*** Opening Provided data ***

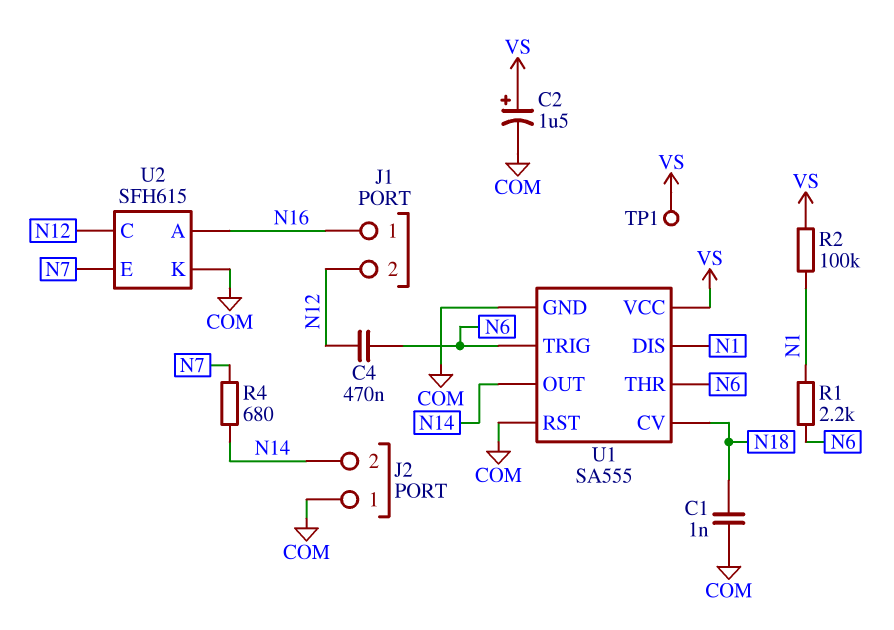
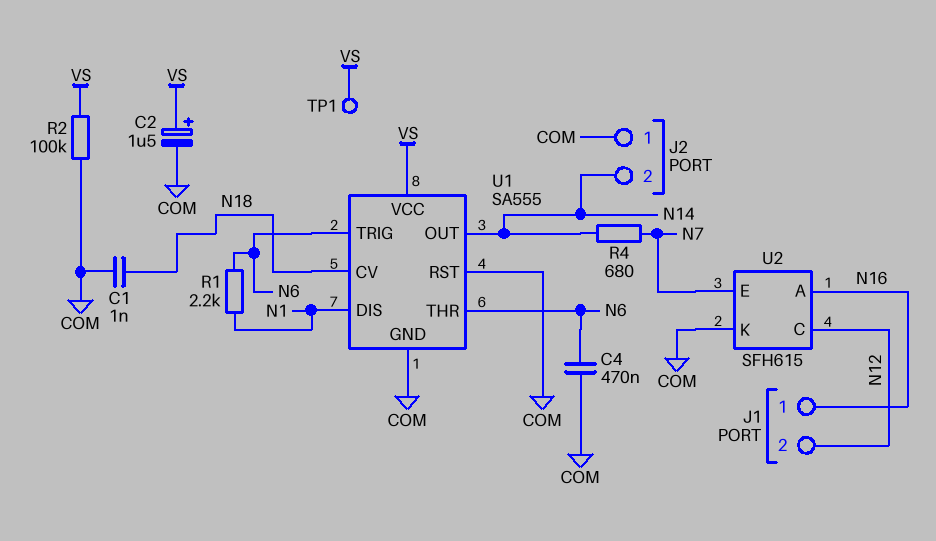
C4: 470nF (N6, N12) -> 470nF (COM, N6)
R2: 100k (N1, VS) -> 100k (COM, VS)

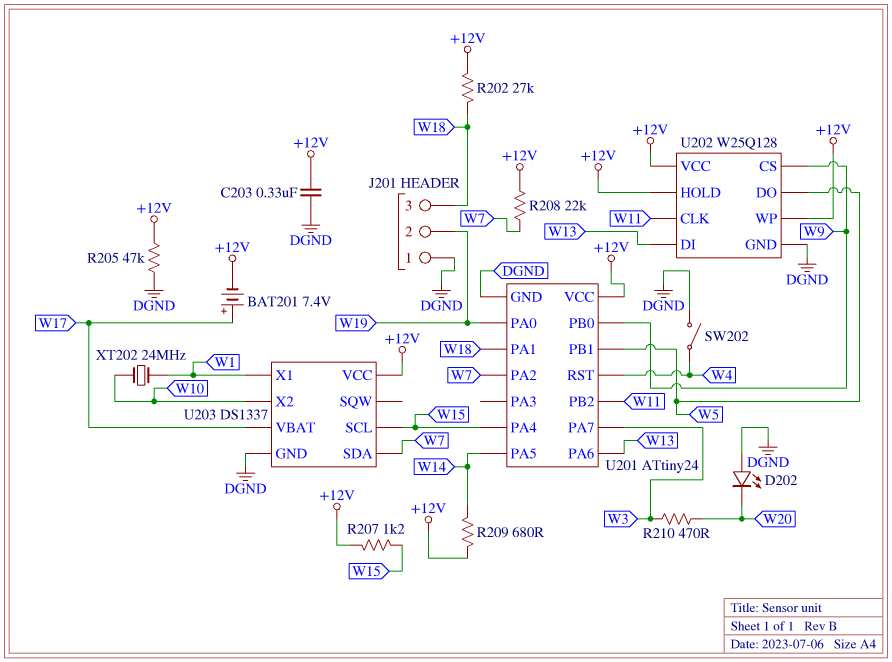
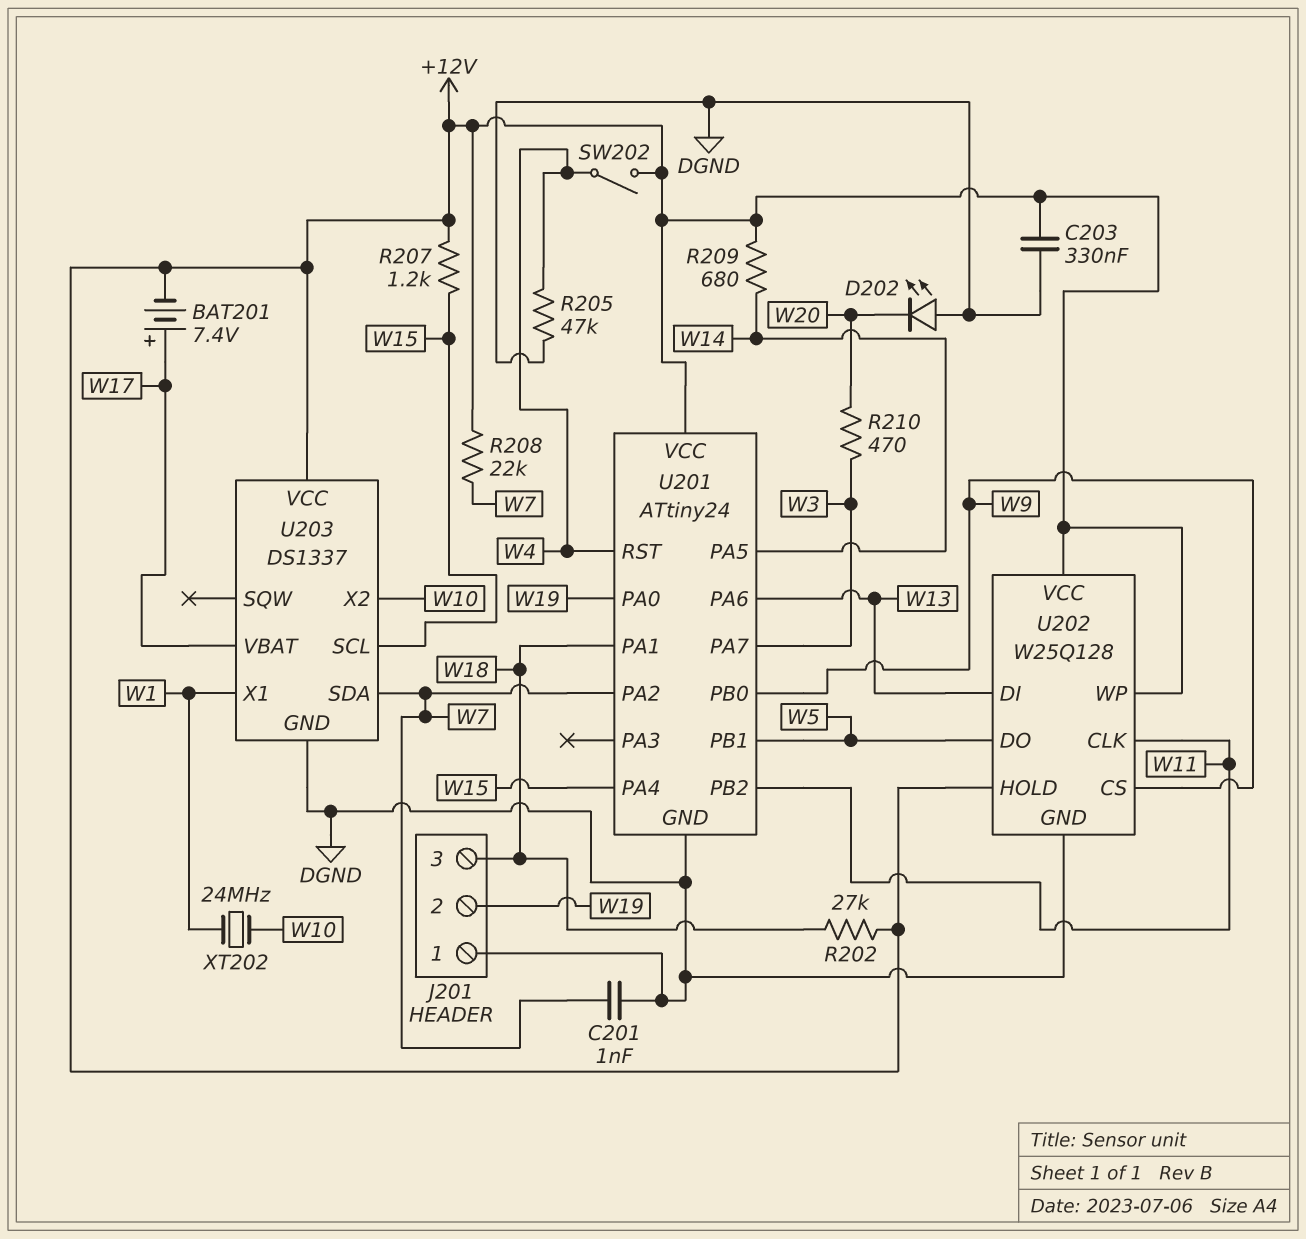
C201: none -> 1nF (DGND, W7)
R205: 47k (+12V, DGND) -> 47k (DGND, W4)
SW202: switch (DGND, W4) -> switch (+12V, W4)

*** Closing Provided data ***

Work to be completed: Quote the material in full and exactly; do not carry over its pictures.

Result for this exercise:
C4: 470nF (N6, N12) -> 470nF (COM, N6)
R2: 100k (N1, VS) -> 100k (COM, VS)

C201: none -> 1nF (DGND, W7)
R205: 47k (+12V, DGND) -> 47k (DGND, W4)
SW202: switch (DGND, W4) -> switch (+12V, W4)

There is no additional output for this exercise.